Each of the lines from the one that contains "lime brick G6:G7" to the end of the entries below should be output exactly.

Data to examine:
%%

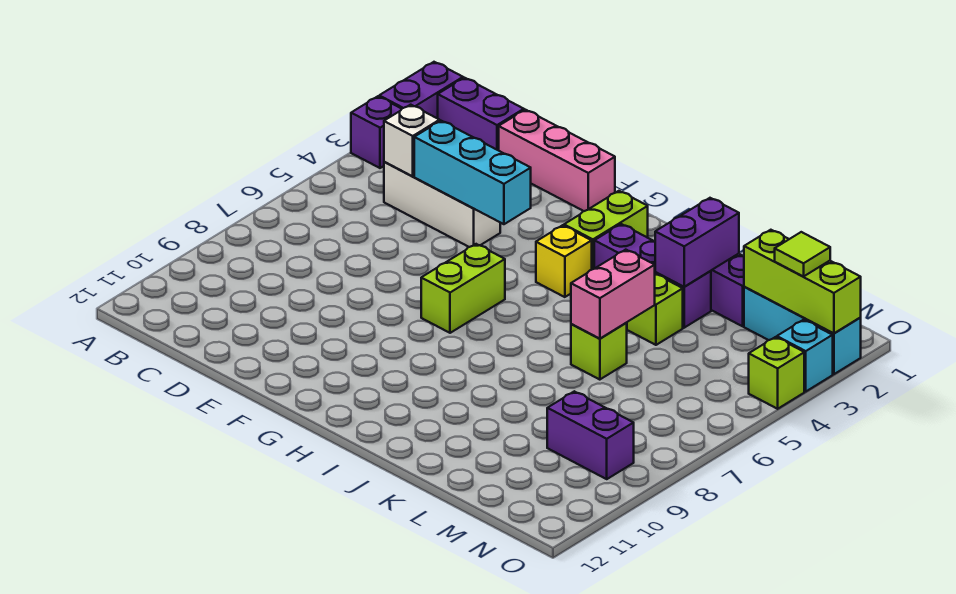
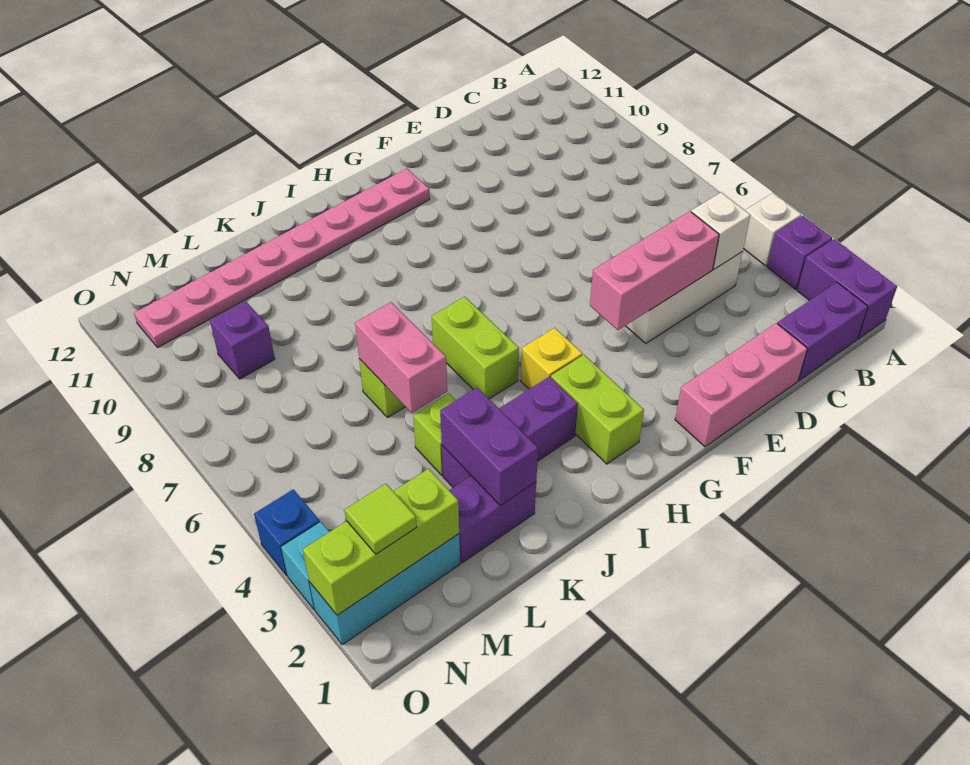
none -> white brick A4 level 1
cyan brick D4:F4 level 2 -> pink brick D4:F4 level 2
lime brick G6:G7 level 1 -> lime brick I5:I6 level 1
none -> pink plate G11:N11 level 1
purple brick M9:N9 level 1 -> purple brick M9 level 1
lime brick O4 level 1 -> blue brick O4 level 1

%%

Written answer:
lime brick G6:G7 level 1 -> lime brick I5:I6 level 1
none -> pink plate G11:N11 level 1
purple brick M9:N9 level 1 -> purple brick M9 level 1
lime brick O4 level 1 -> blue brick O4 level 1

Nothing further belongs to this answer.